[MATERIAL FOR THE TASK Boundary: Start]

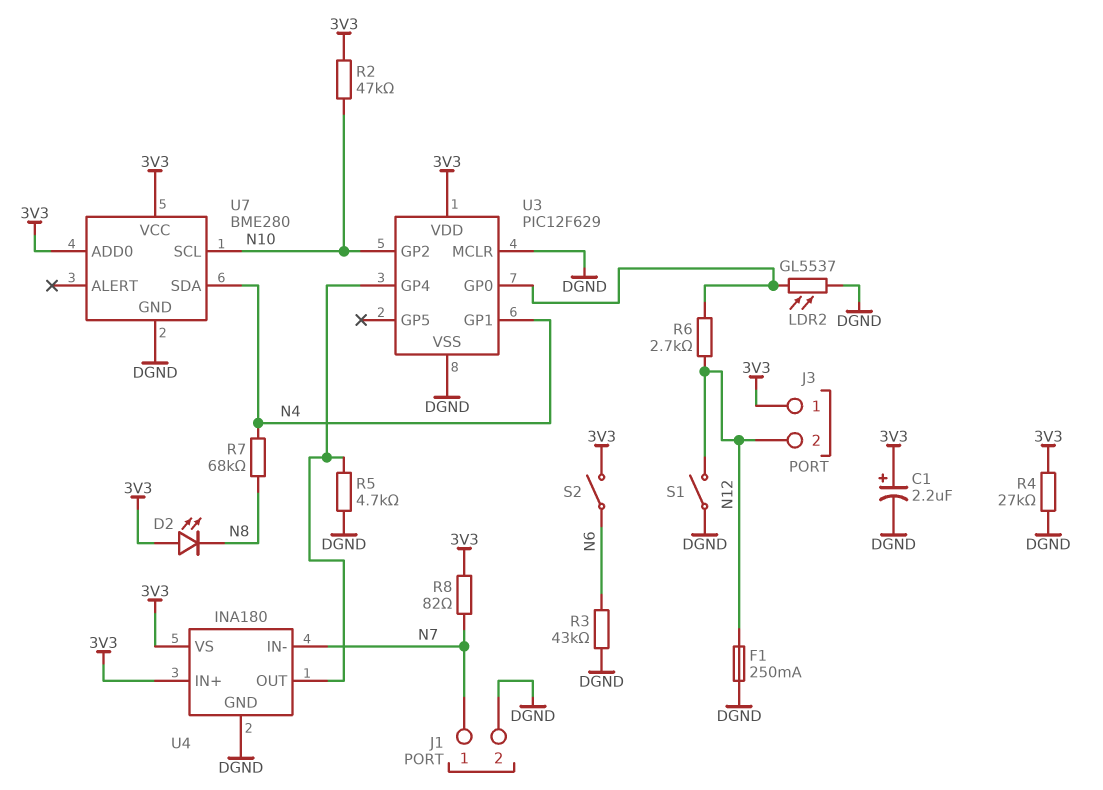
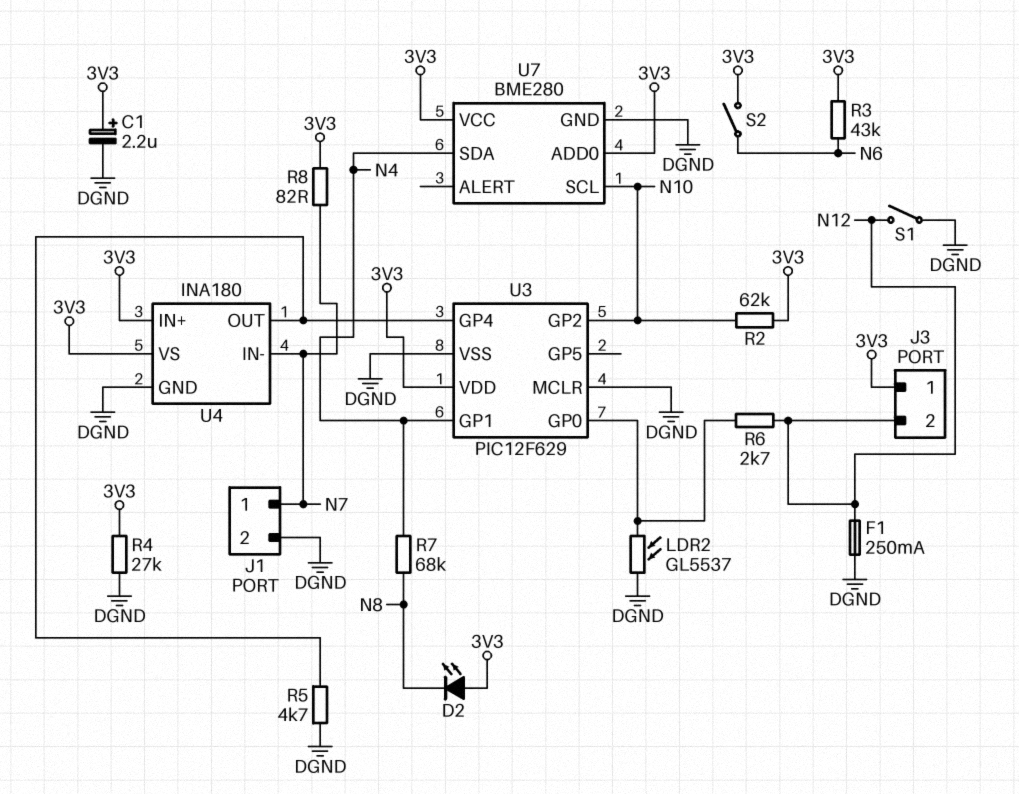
R2: 47k (3V3, N10) -> 62k (3V3, N10)
R3: 43k (DGND, N6) -> 43k (3V3, N6)

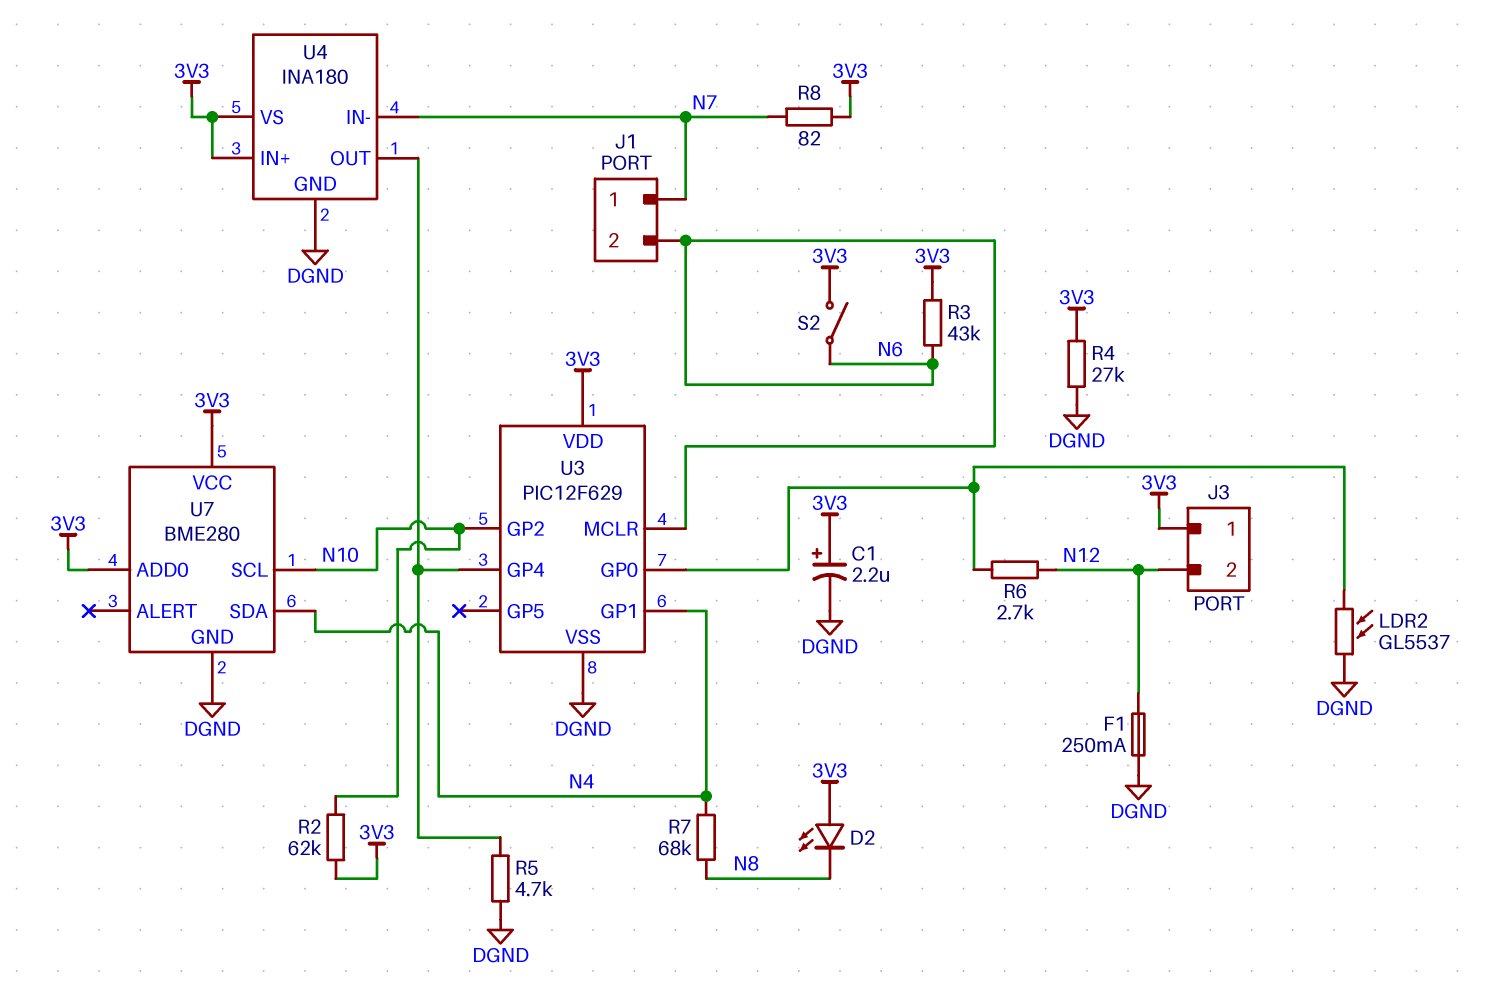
J1 pin 2: DGND -> N6
S1: switch (DGND, N12) -> none
U3 pin MCLR: DGND -> N6

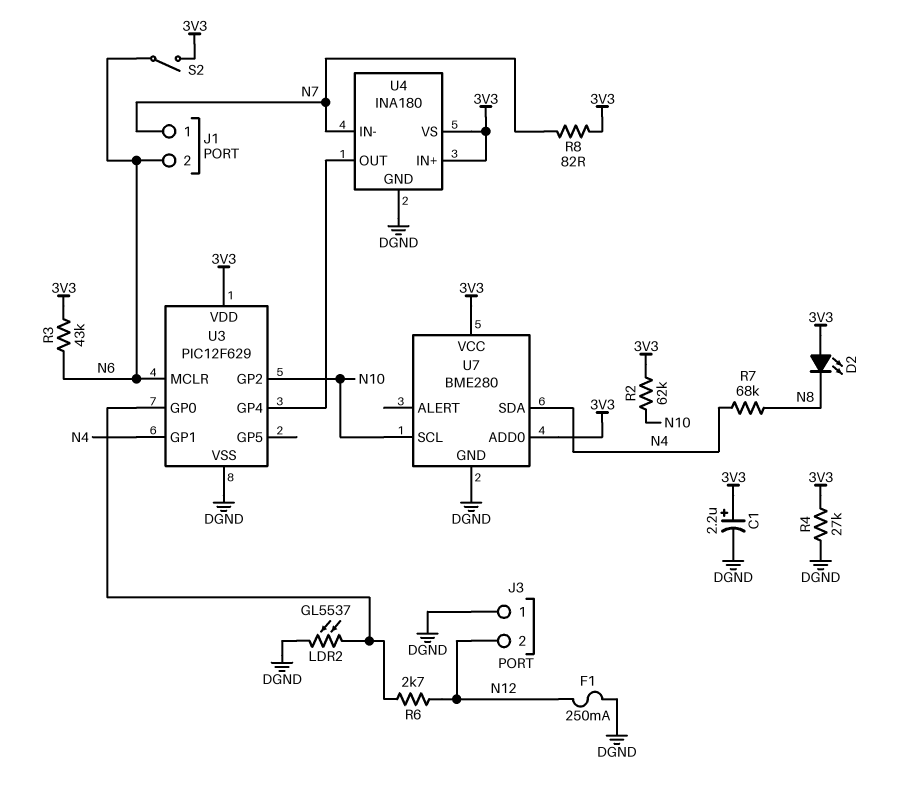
J3 pin 1: 3V3 -> DGND
R5: 4.7k (DGND, U3/GP4) -> none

[MATERIAL FOR THE TASK Boundary: End]

## TASK BRIEF:
With pictures omitted, restate word for word every line above from the one containing "R3: 43k (DGND, N6) -> 43k (3V3, N6)" to the end of the entries.

## ANSWER FOR THE TASK:
R3: 43k (DGND, N6) -> 43k (3V3, N6)

J1 pin 2: DGND -> N6
S1: switch (DGND, N12) -> none
U3 pin MCLR: DGND -> N6

J3 pin 1: 3V3 -> DGND
R5: 4.7k (DGND, U3/GP4) -> none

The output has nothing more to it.